EXERCISE BRIEF. The records that follow are to be reproduced exactly. Any pictures in them are left out.

Version comparison data:
'''

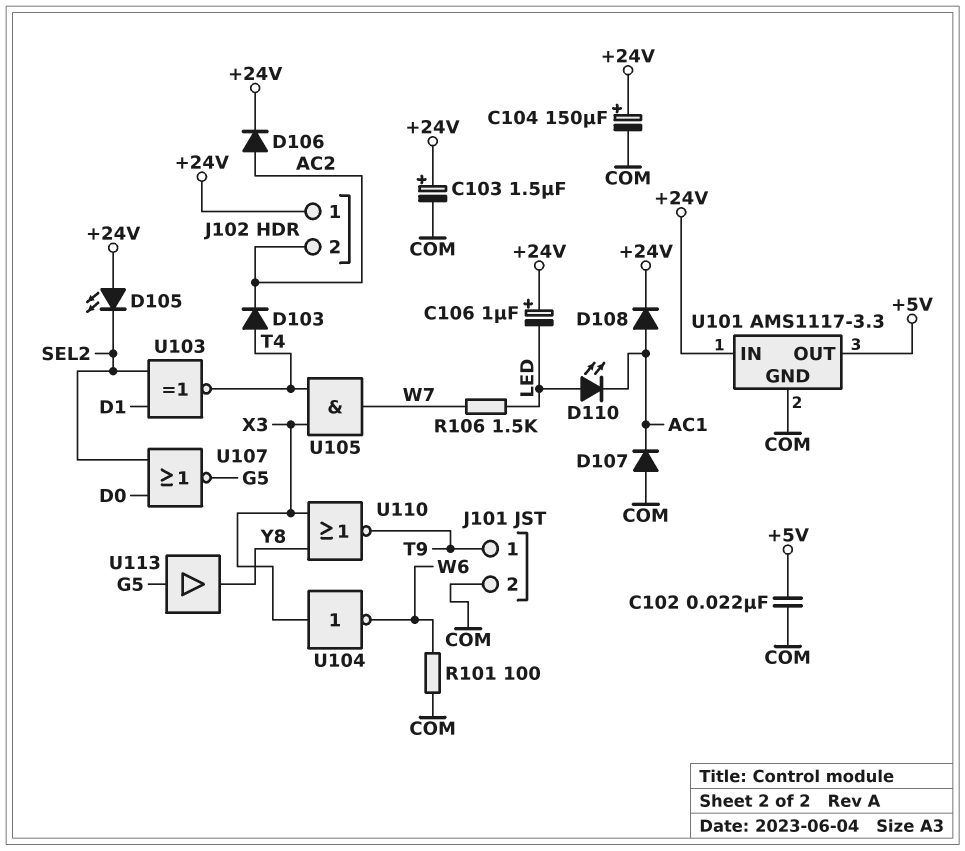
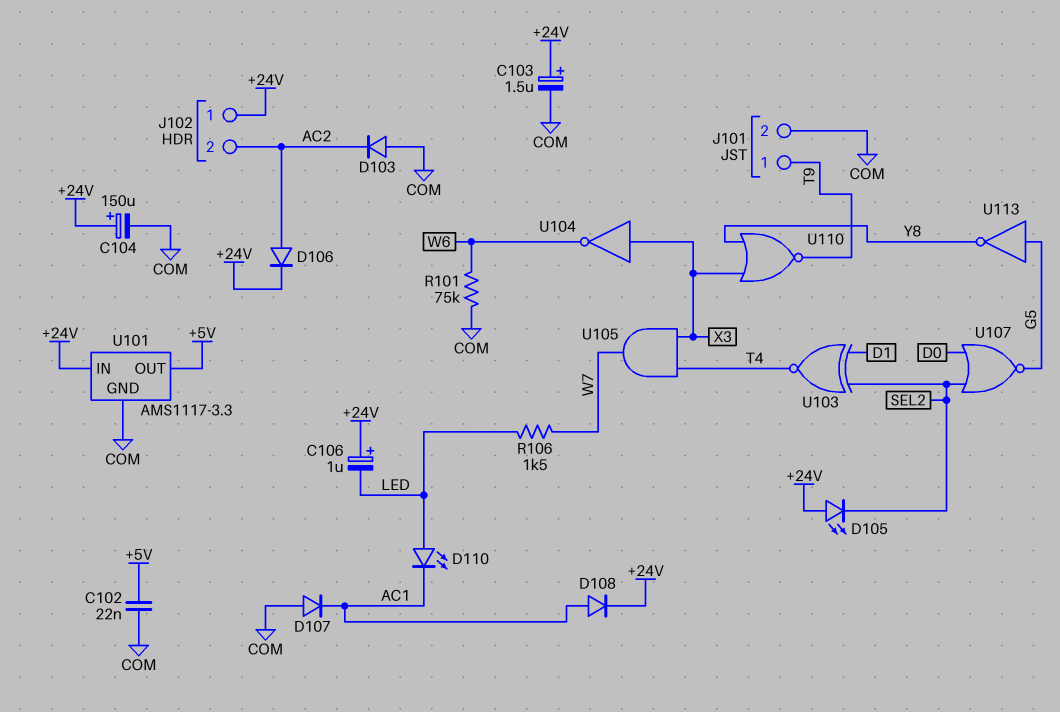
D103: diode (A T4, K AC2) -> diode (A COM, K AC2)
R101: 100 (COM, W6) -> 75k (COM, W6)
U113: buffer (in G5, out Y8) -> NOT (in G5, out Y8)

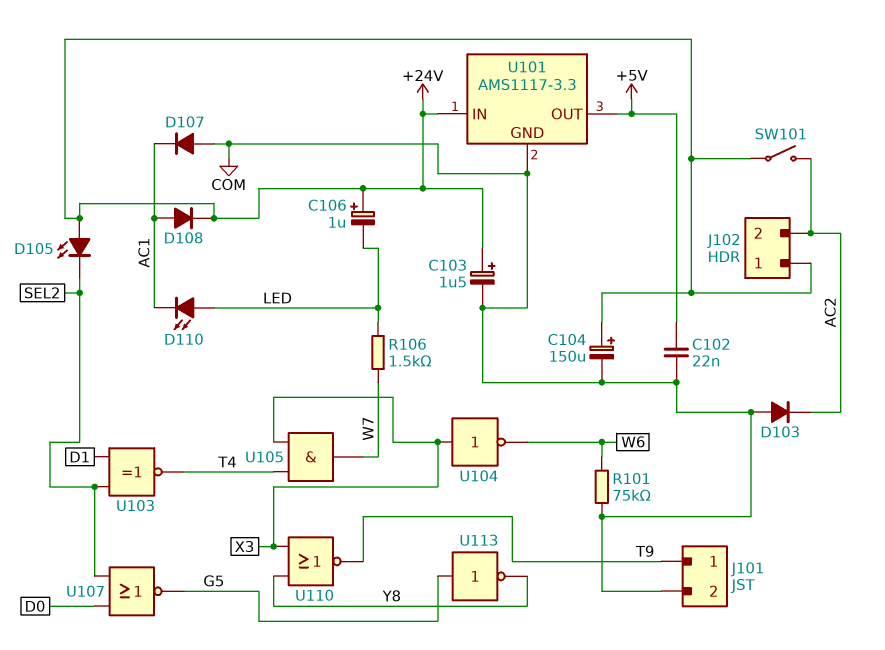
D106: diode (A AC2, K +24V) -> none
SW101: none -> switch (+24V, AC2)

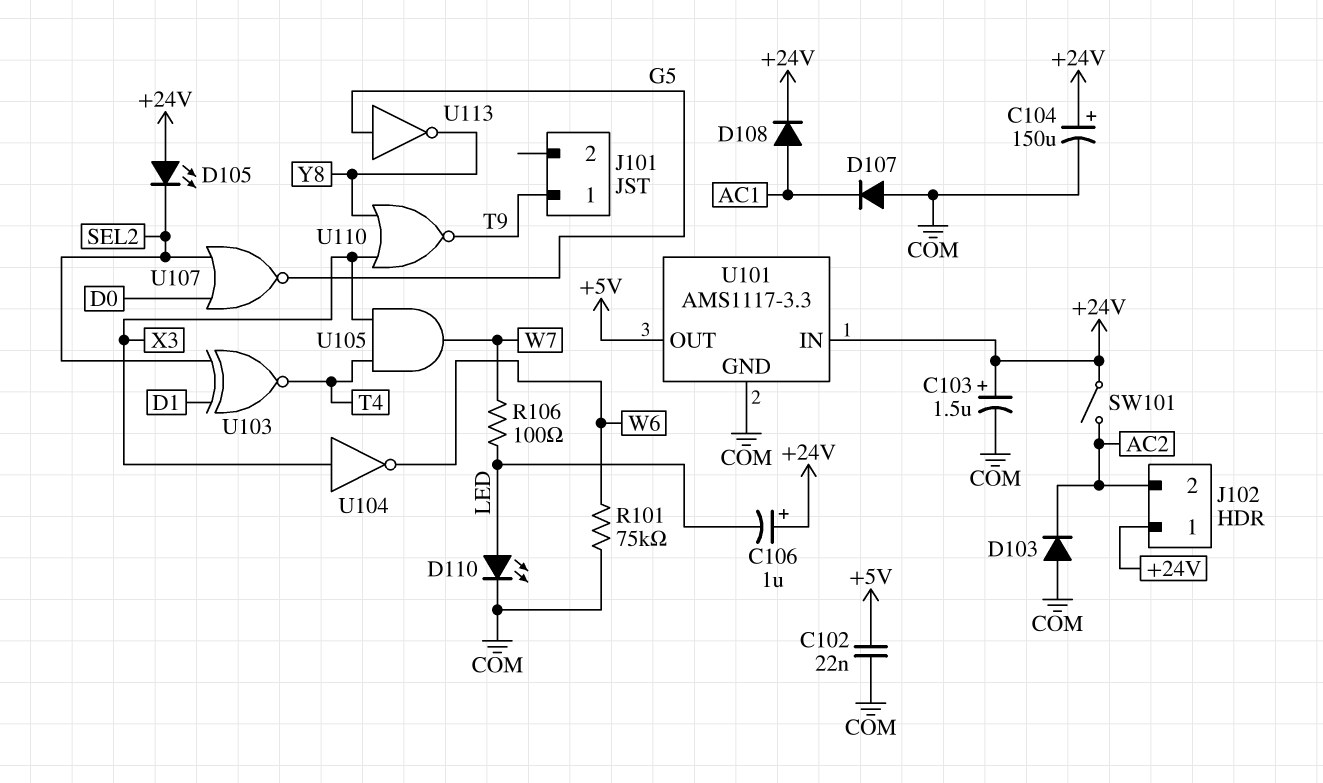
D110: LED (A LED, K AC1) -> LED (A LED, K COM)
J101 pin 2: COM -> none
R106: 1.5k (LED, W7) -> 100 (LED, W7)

'''

WRITTEN ANSWER.
D103: diode (A T4, K AC2) -> diode (A COM, K AC2)
R101: 100 (COM, W6) -> 75k (COM, W6)
U113: buffer (in G5, out Y8) -> NOT (in G5, out Y8)

D106: diode (A AC2, K +24V) -> none
SW101: none -> switch (+24V, AC2)

D110: LED (A LED, K AC1) -> LED (A LED, K COM)
J101 pin 2: COM -> none
R106: 1.5k (LED, W7) -> 100 (LED, W7)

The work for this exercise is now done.